## EXERCISE BRIEF
Make a verbatim copy of the entries below; pictures stay out.

## EXERCISE INPUT
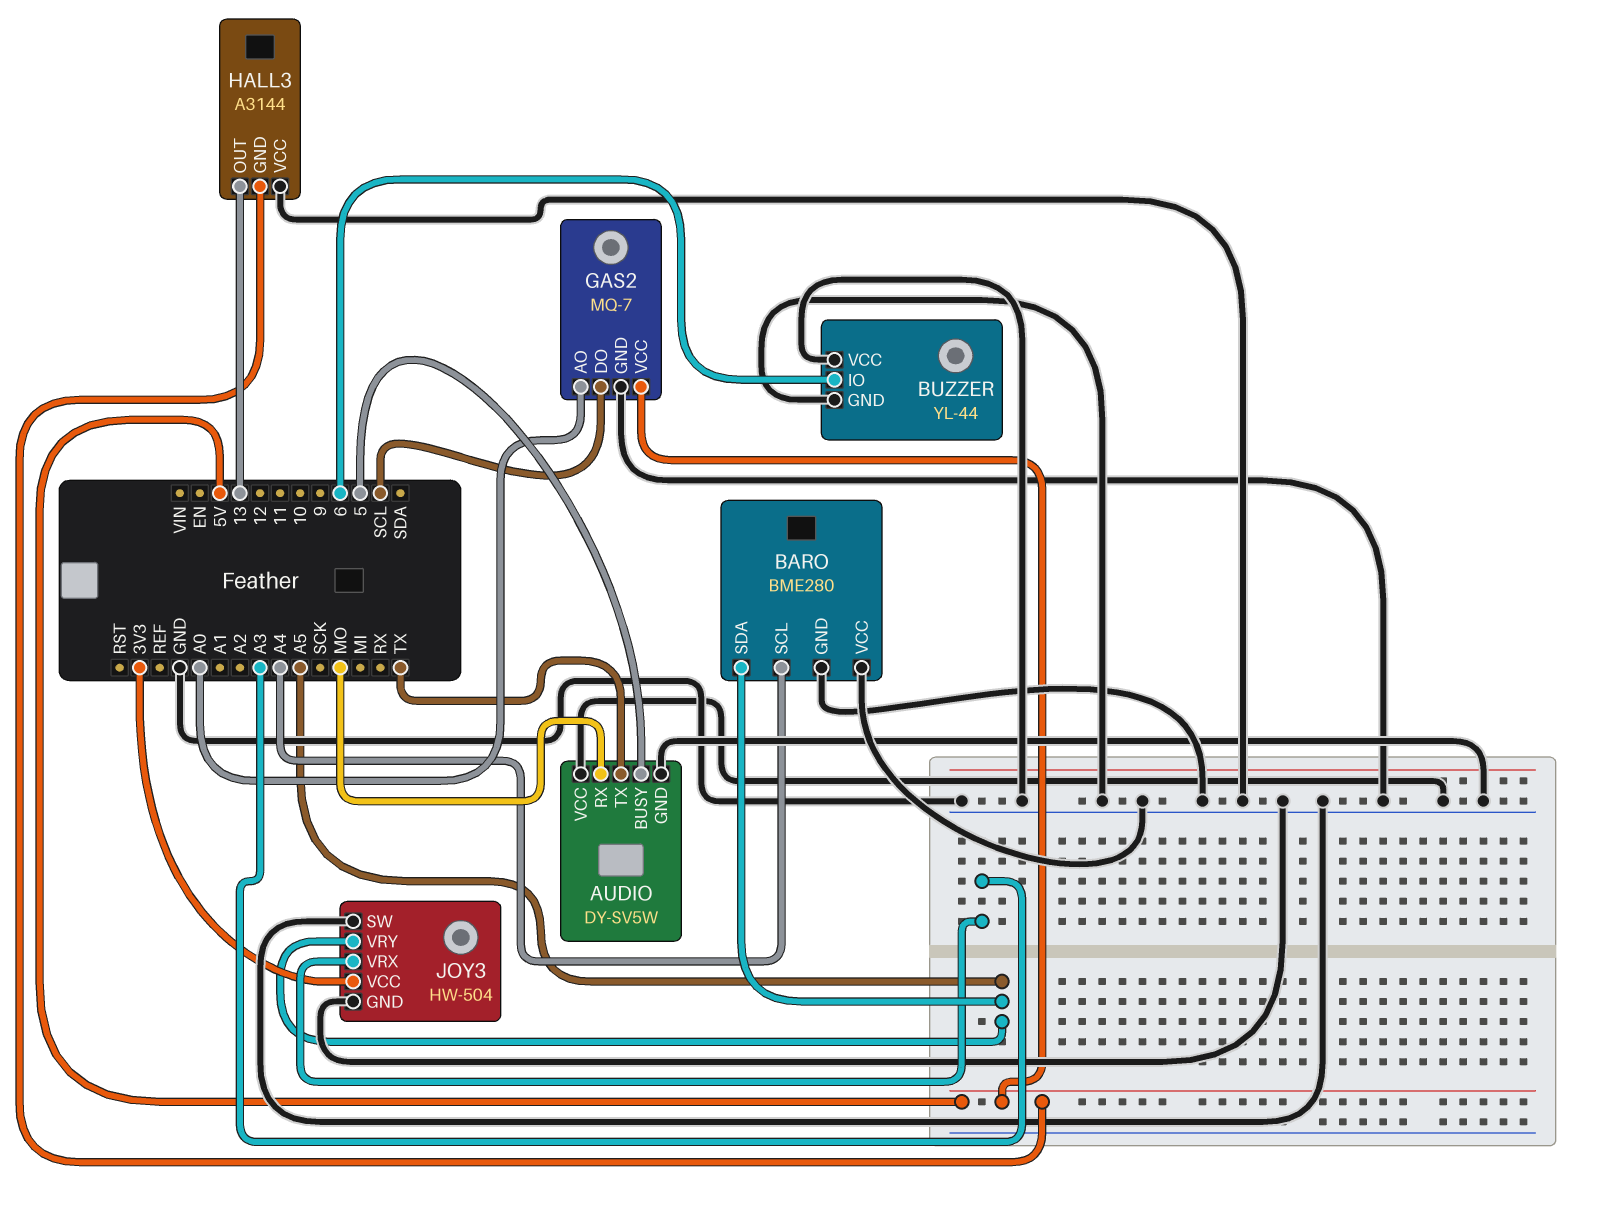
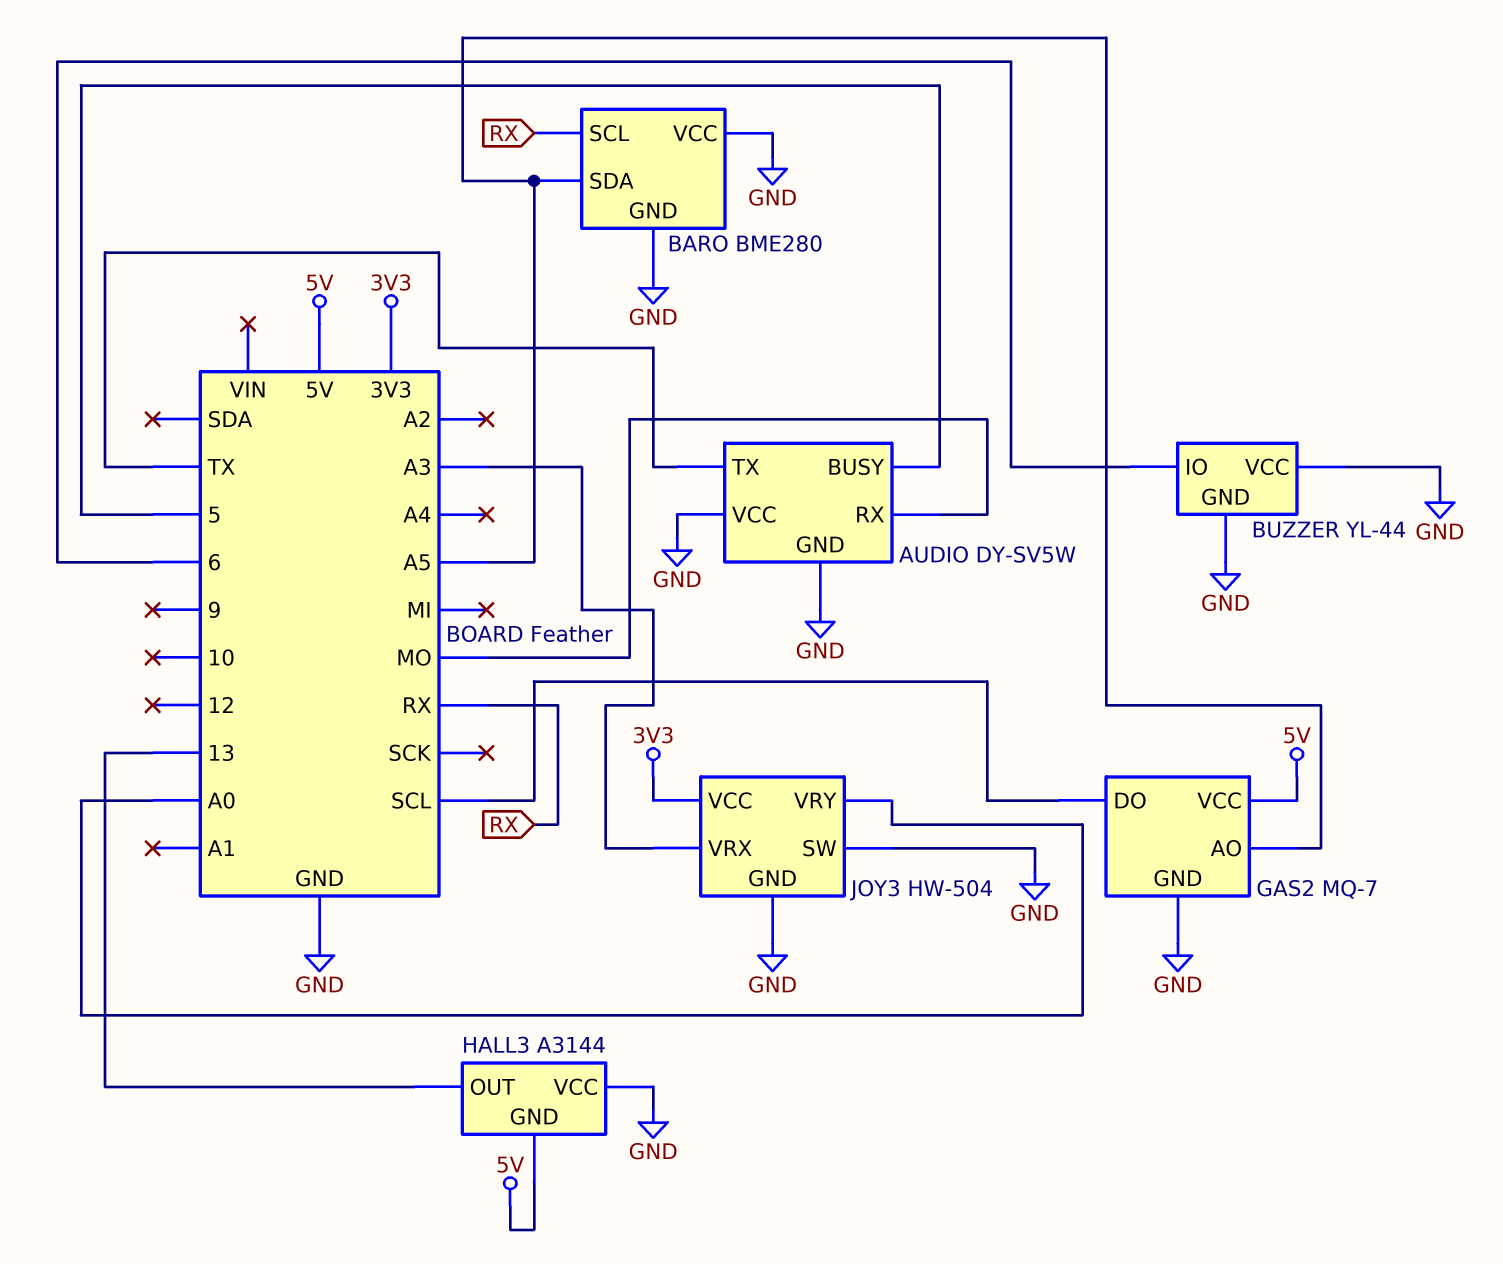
BARO pin SCL: A4 -> RX
GAS2 pin AO: A0 -> A5
JOY3 pin VRY: A5 -> A0

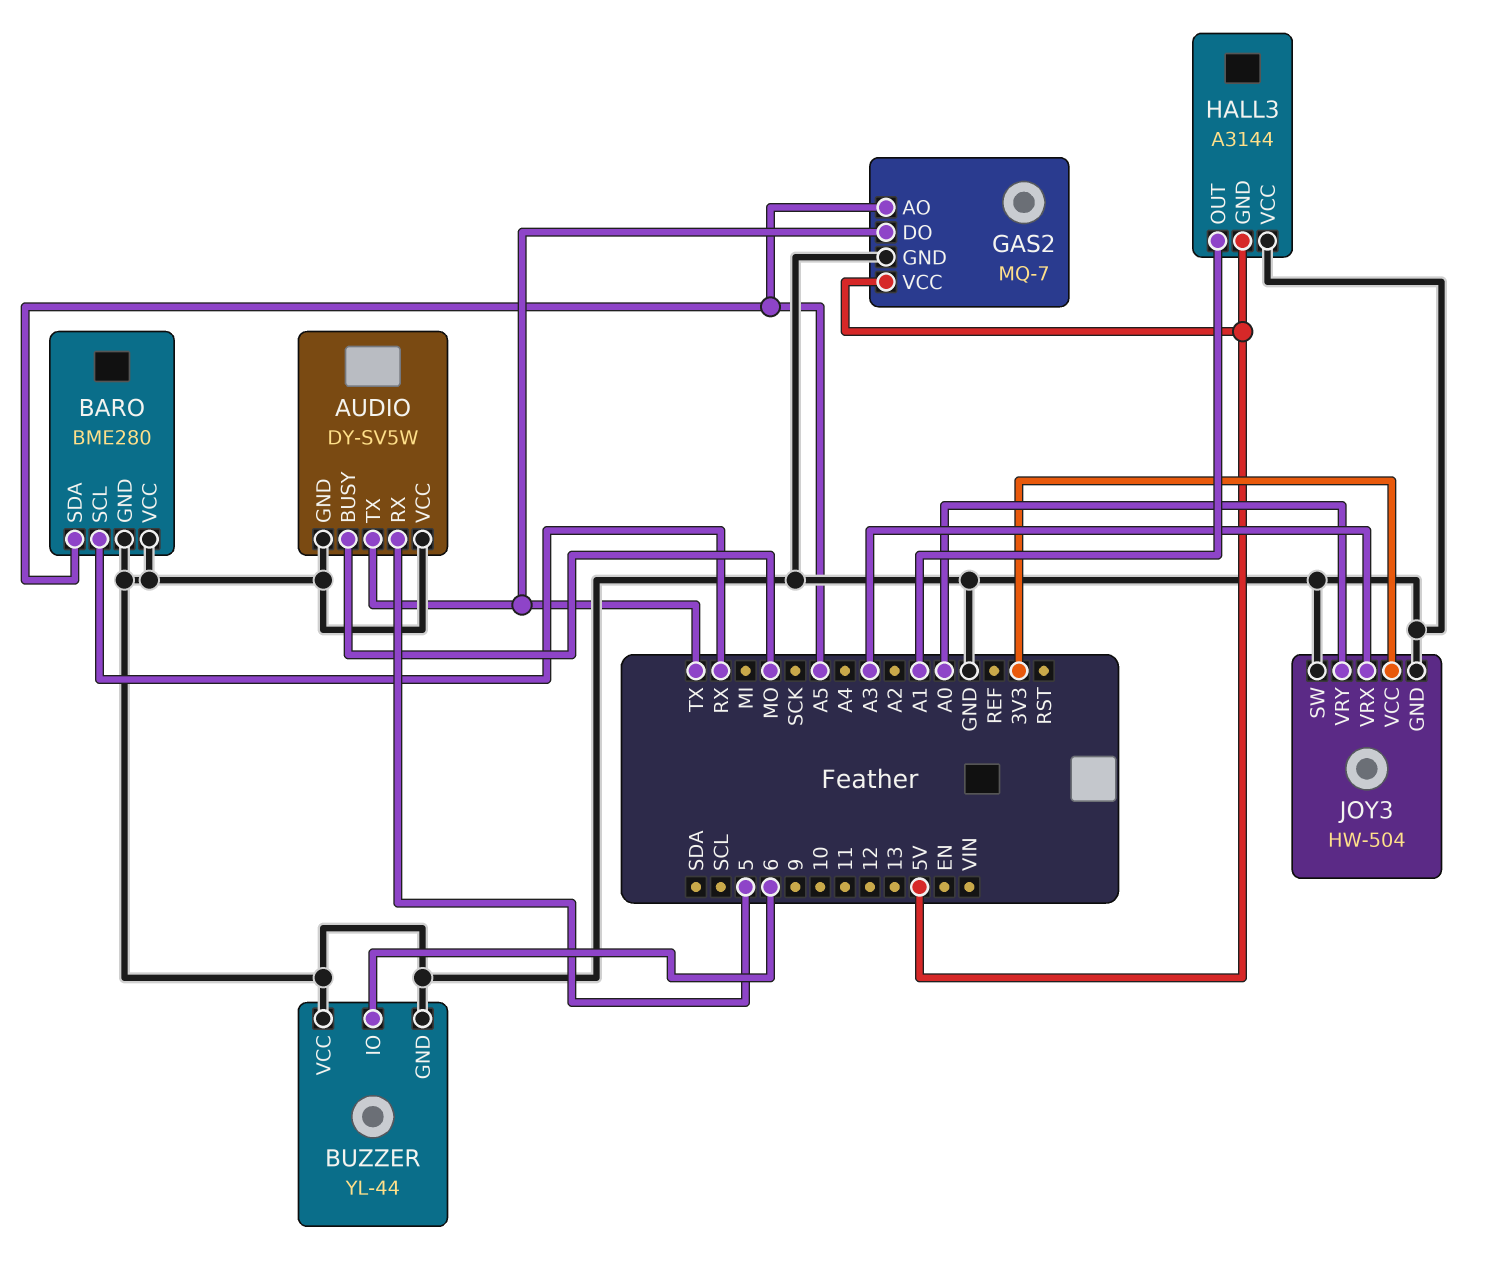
AUDIO pin BUSY: 5 -> MO
AUDIO pin RX: MO -> 5
GAS2 pin DO: SCL -> TX
HALL3 pin OUT: 13 -> A1

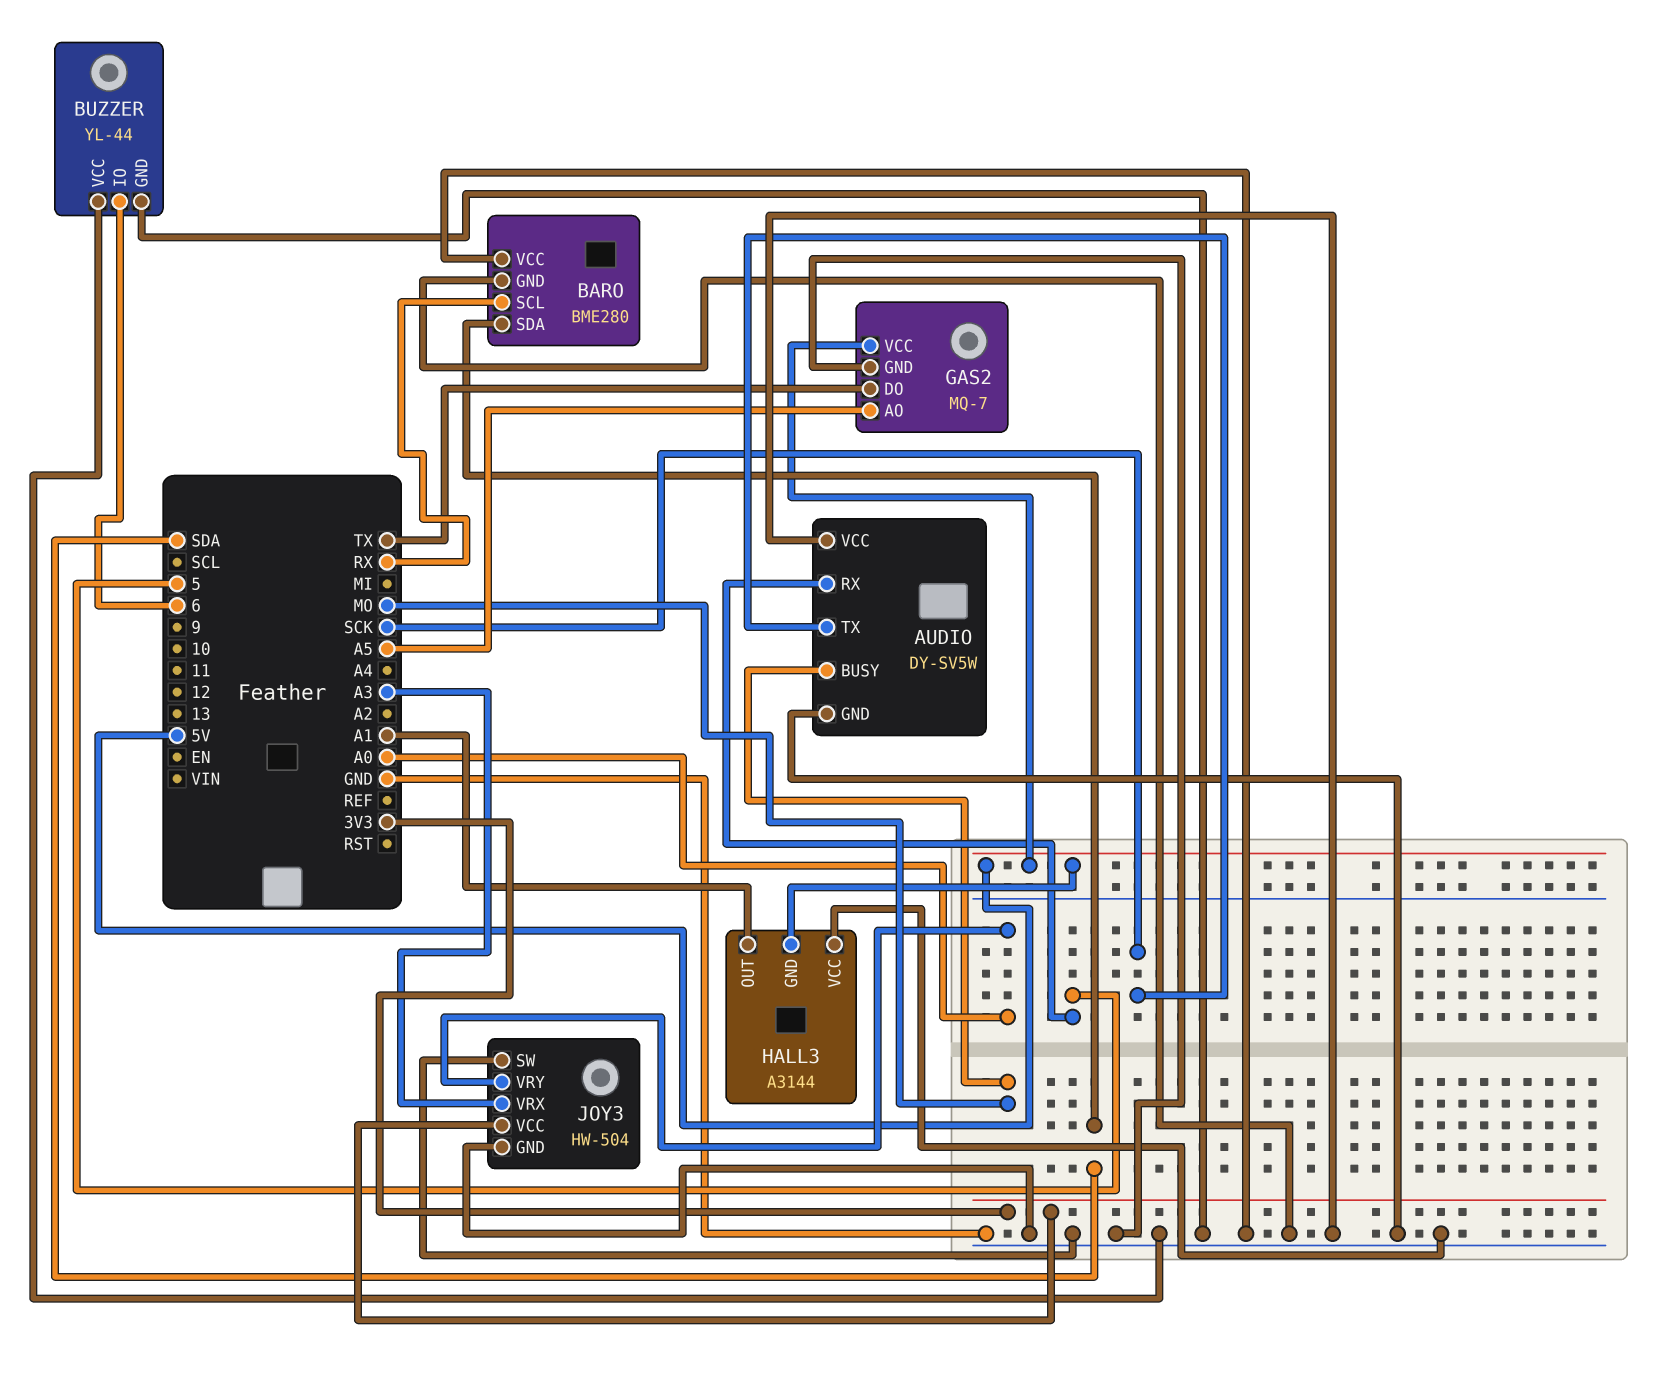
AUDIO pin TX: TX -> SCK
BARO pin SDA: A5 -> SDA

## EXERCISE ANSWER
BARO pin SCL: A4 -> RX
GAS2 pin AO: A0 -> A5
JOY3 pin VRY: A5 -> A0

AUDIO pin BUSY: 5 -> MO
AUDIO pin RX: MO -> 5
GAS2 pin DO: SCL -> TX
HALL3 pin OUT: 13 -> A1

AUDIO pin TX: TX -> SCK
BARO pin SDA: A5 -> SDA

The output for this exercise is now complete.